* [What the task asks] Will you write out the data exactly, excluding every picture?

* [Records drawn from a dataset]
BEGIN
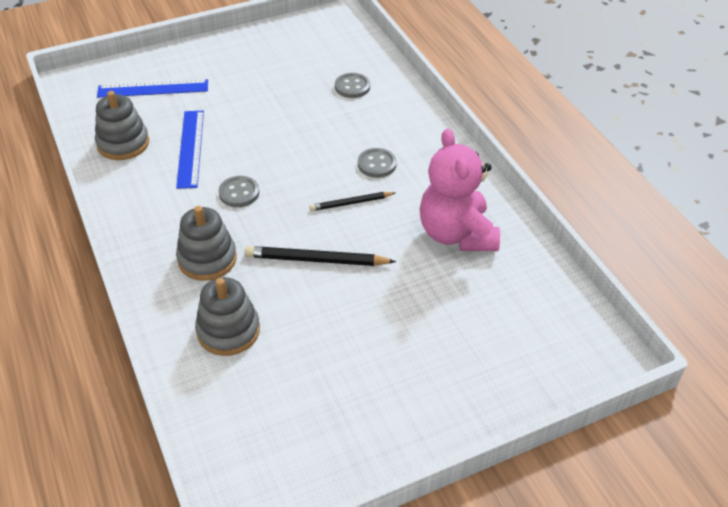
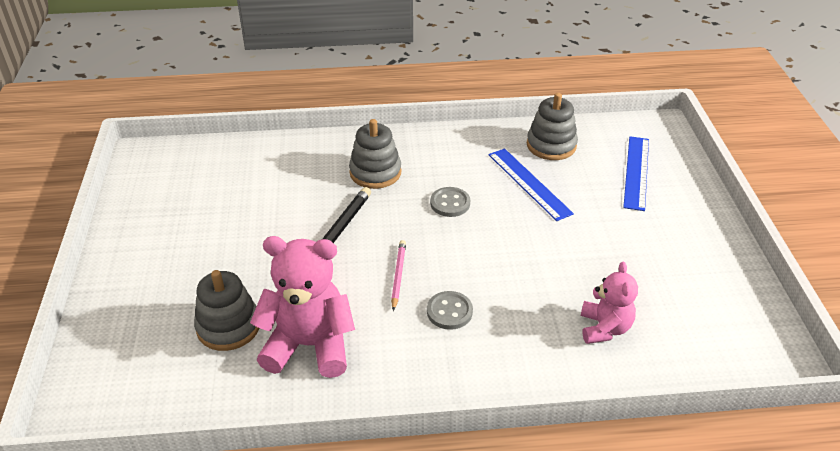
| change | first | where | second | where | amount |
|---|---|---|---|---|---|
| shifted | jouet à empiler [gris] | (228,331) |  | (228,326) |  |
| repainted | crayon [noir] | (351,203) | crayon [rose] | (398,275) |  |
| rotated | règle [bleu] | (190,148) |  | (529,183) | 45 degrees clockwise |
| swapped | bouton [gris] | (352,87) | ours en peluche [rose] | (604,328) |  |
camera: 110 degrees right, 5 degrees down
END
* [Written reply]
| change | first | where | second | where | amount |
|---|---|---|---|---|---|
| shifted | jouet à empiler [gris] | (228,331) |  | (228,326) |  |
| repainted | crayon [noir] | (351,203) | crayon [rose] | (398,275) |  |
| rotated | règle [bleu] | (190,148) |  | (529,183) | 45 degrees clockwise |
| swapped | bouton [gris] | (352,87) | ours en peluche [rose] | (604,328) |  |
camera: 110 degrees right, 5 degrees down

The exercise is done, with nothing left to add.